- Your assignment:
Could every line of the listing be output exactly, with the pictures skipped?

+---+

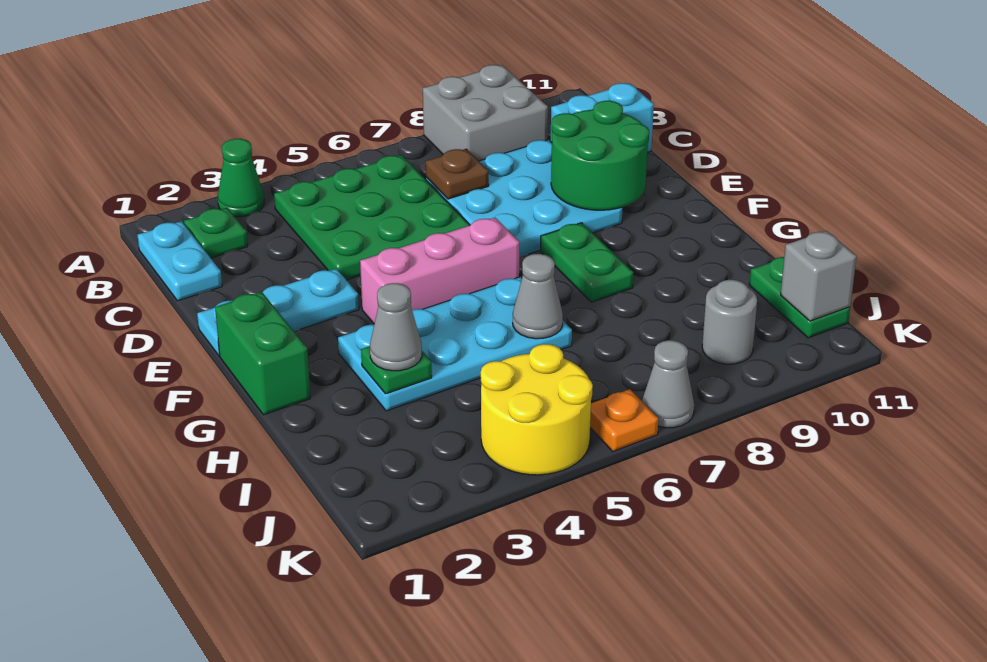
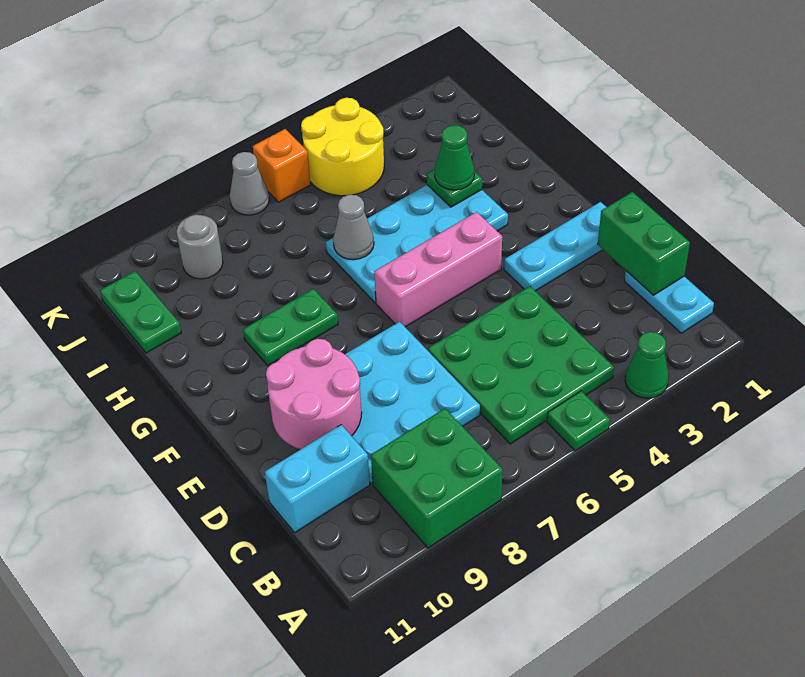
grey brick A8:B9 level 1 -> green brick A8:B9 level 1
green plate B2 level 1 -> green plate A5 level 1
brown plate C7 level 2 -> none
green round brick D9:E10 level 2 -> pink round brick D9:E10 level 2
green brick F1:G1 level 1 -> green brick C1:D1 level 2
green plate F8:G8 level 1 -> green plate G8:G9 level 1
grey cone H3 level 3 -> green cone H3 level 3
grey brick J11 level 2 -> none
orange plate K6 level 1 -> orange brick K6 level 1

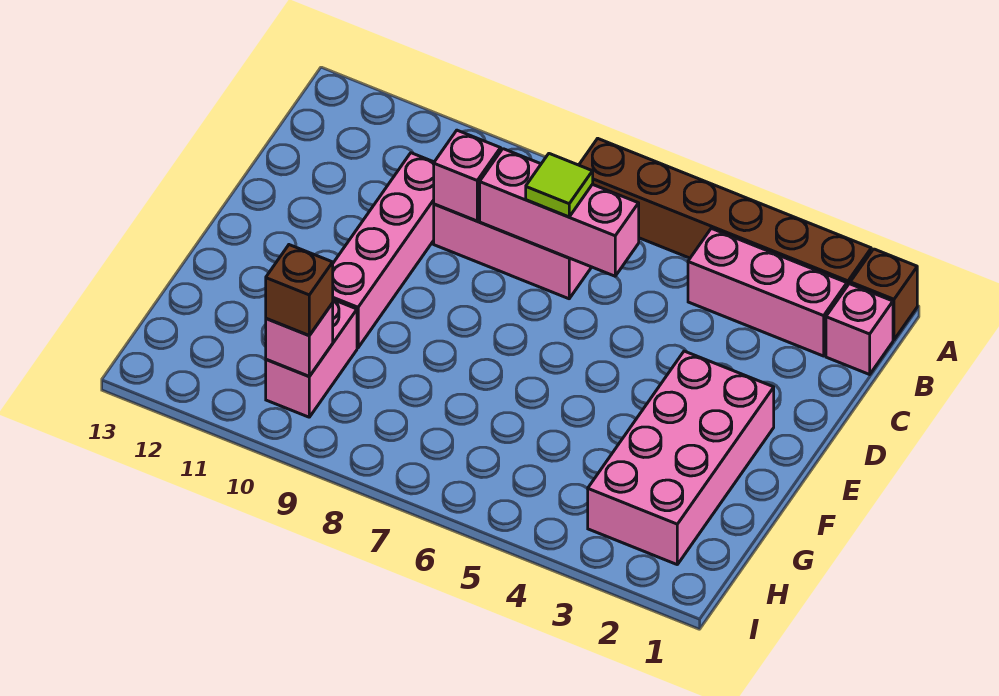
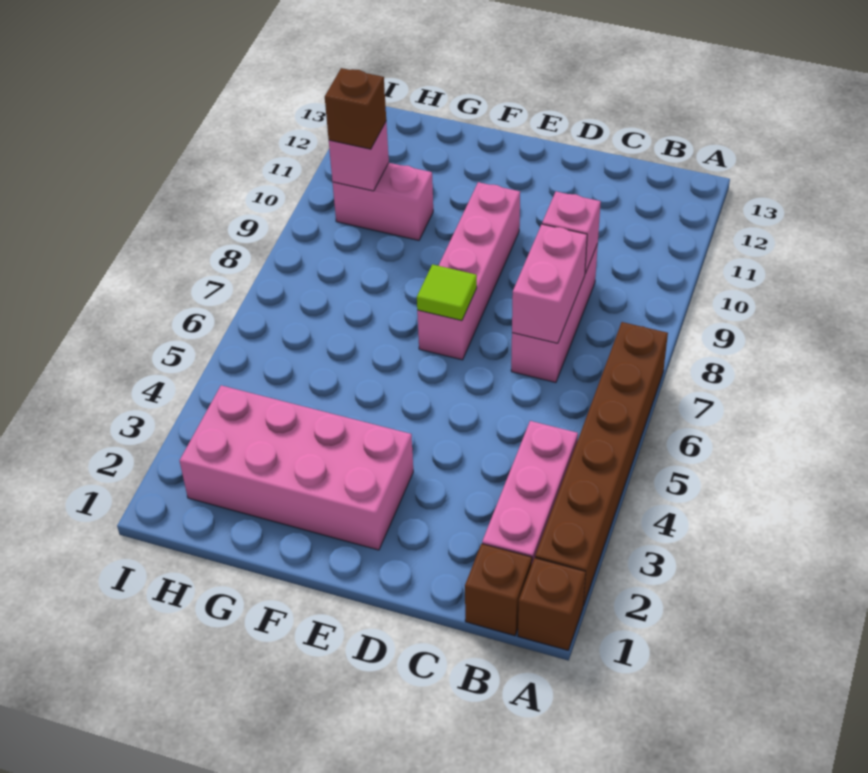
pink brick B1 level 1 -> brown brick B1 level 1
pink brick C6:C8 level 2 -> pink brick C7:C8 level 2
lime tile C7 level 3 -> lime tile E7 level 2
pink brick C10:F10 level 1 -> pink brick E7:E10 level 1

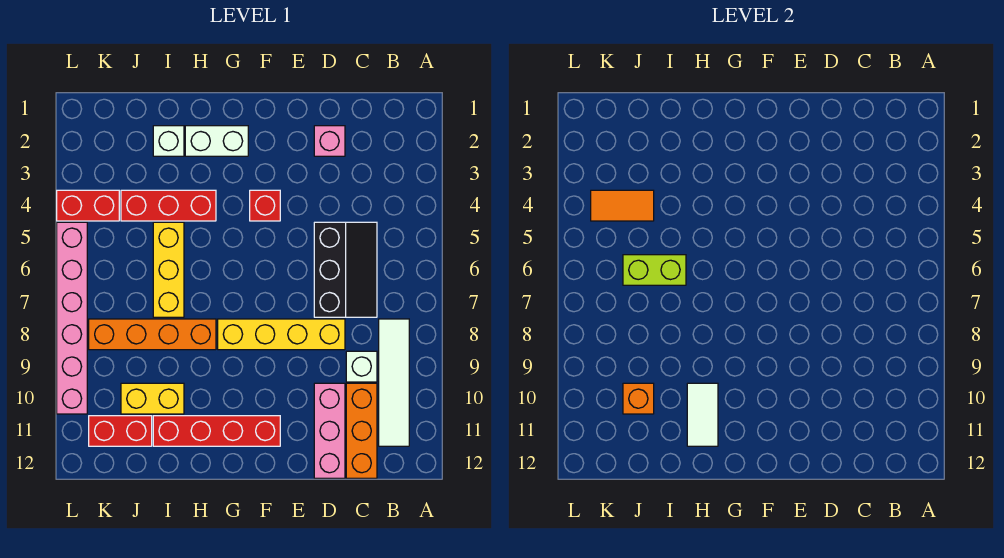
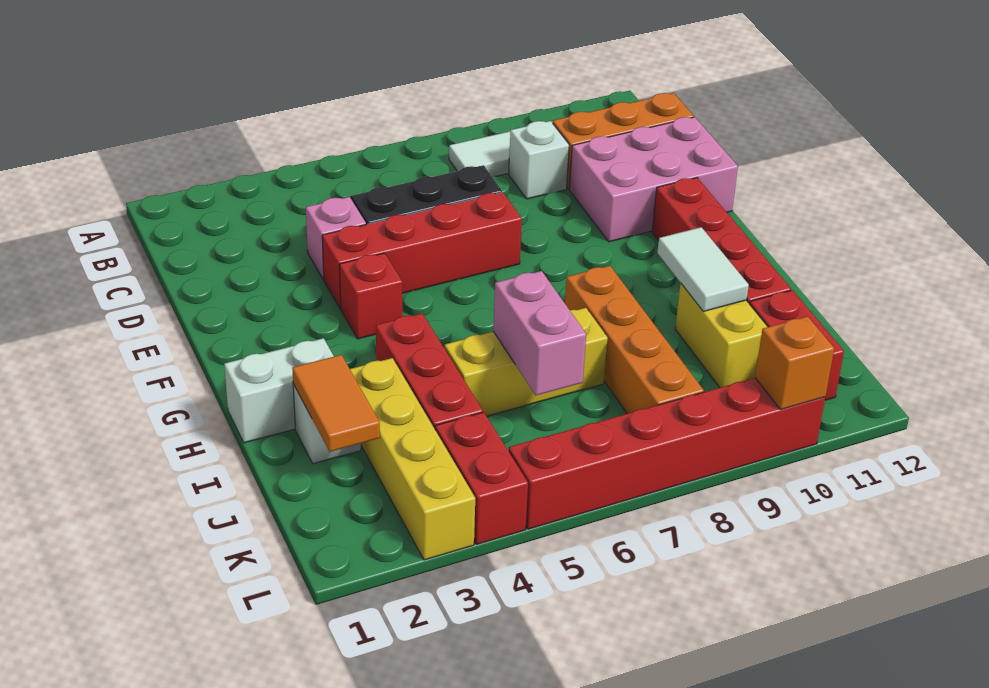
pink brick D2 level 1 -> pink brick D4 level 1
yellow brick D8:G8 level 1 -> yellow brick I3:L3 level 1
pink brick D10:D12 level 1 -> pink brick D10:E12 level 1
none -> red brick E4:E7 level 1
white brick G2:H2 level 1 -> white brick H1:H2 level 1
white tile H10:H11 level 2 -> white tile H10:I10 level 2
lime brick I6:J6 level 2 -> pink brick I6:J6 level 2
orange tile J4:K4 level 2 -> orange tile I2:J2 level 2
orange brick J10 level 2 -> orange brick L10 level 2
pink brick L5:L10 level 1 -> red brick L5:L10 level 1

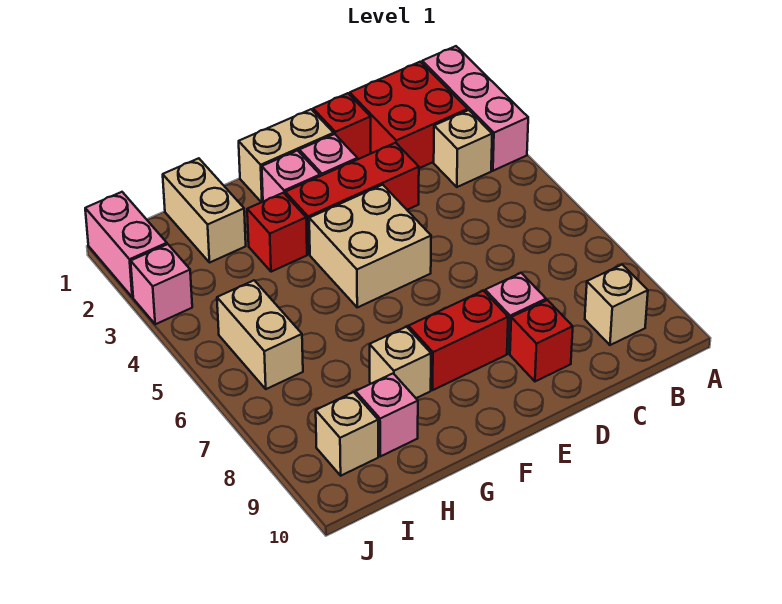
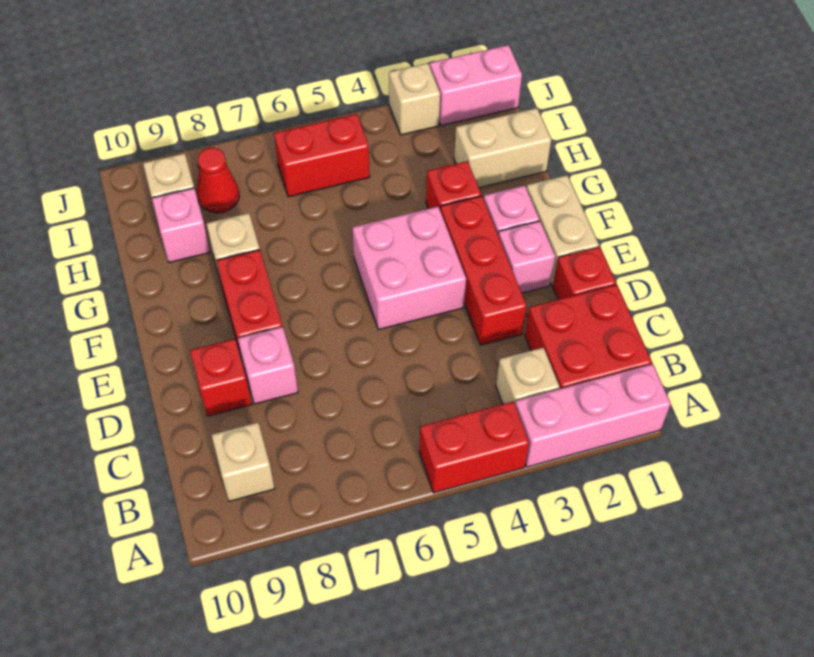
none -> red brick A4:A5 level 1
tan brick E4:F5 level 1 -> pink brick E4:F5 level 1
tan brick I5:I6 level 1 -> red brick I5:I6 level 1
none -> red cone I8 level 1
pink brick J3 level 1 -> tan brick J3 level 1

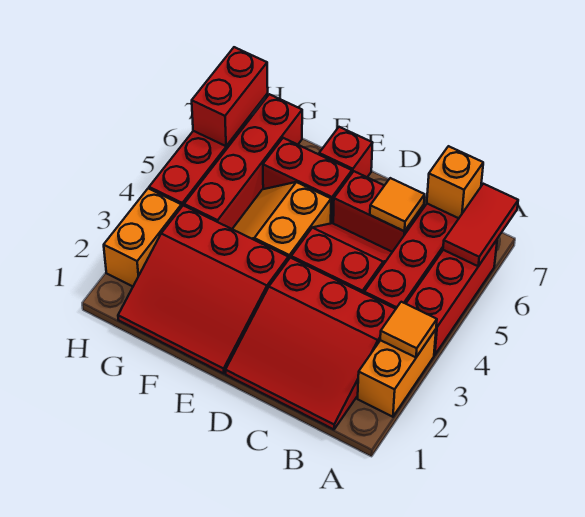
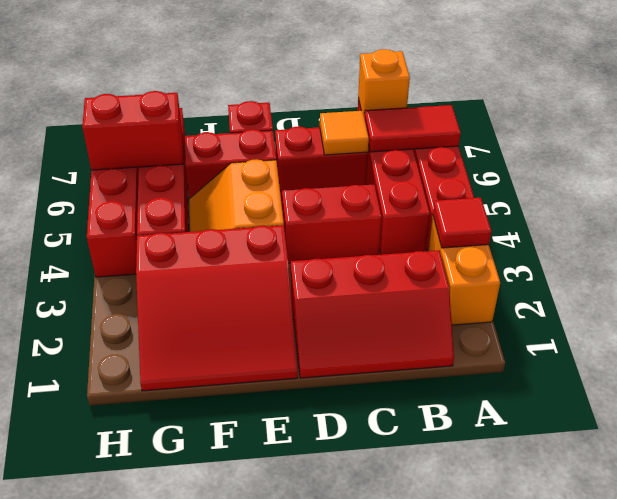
orange tile A3 level 2 -> red tile A3 level 2
red tile A6:A7 level 2 -> red tile A6:B6 level 2
red slope B1:D3 level 1 top 3 -> red slope B1:D2 level 1 top 2
orange brick H2:H3 level 1 -> none
red brick H6:H7 level 2 -> red brick G6:H6 level 2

+---+

- Solution to this problem:
grey brick A8:B9 level 1 -> green brick A8:B9 level 1
green plate B2 level 1 -> green plate A5 level 1
brown plate C7 level 2 -> none
green round brick D9:E10 level 2 -> pink round brick D9:E10 level 2
green brick F1:G1 level 1 -> green brick C1:D1 level 2
green plate F8:G8 level 1 -> green plate G8:G9 level 1
grey cone H3 level 3 -> green cone H3 level 3
grey brick J11 level 2 -> none
orange plate K6 level 1 -> orange brick K6 level 1

pink brick B1 level 1 -> brown brick B1 level 1
pink brick C6:C8 level 2 -> pink brick C7:C8 level 2
lime tile C7 level 3 -> lime tile E7 level 2
pink brick C10:F10 level 1 -> pink brick E7:E10 level 1

pink brick D2 level 1 -> pink brick D4 level 1
yellow brick D8:G8 level 1 -> yellow brick I3:L3 level 1
pink brick D10:D12 level 1 -> pink brick D10:E12 level 1
none -> red brick E4:E7 level 1
white brick G2:H2 level 1 -> white brick H1:H2 level 1
white tile H10:H11 level 2 -> white tile H10:I10 level 2
lime brick I6:J6 level 2 -> pink brick I6:J6 level 2
orange tile J4:K4 level 2 -> orange tile I2:J2 level 2
orange brick J10 level 2 -> orange brick L10 level 2
pink brick L5:L10 level 1 -> red brick L5:L10 level 1

none -> red brick A4:A5 level 1
tan brick E4:F5 level 1 -> pink brick E4:F5 level 1
tan brick I5:I6 level 1 -> red brick I5:I6 level 1
none -> red cone I8 level 1
pink brick J3 level 1 -> tan brick J3 level 1

orange tile A3 level 2 -> red tile A3 level 2
red tile A6:A7 level 2 -> red tile A6:B6 level 2
red slope B1:D3 level 1 top 3 -> red slope B1:D2 level 1 top 2
orange brick H2:H3 level 1 -> none
red brick H6:H7 level 2 -> red brick G6:H6 level 2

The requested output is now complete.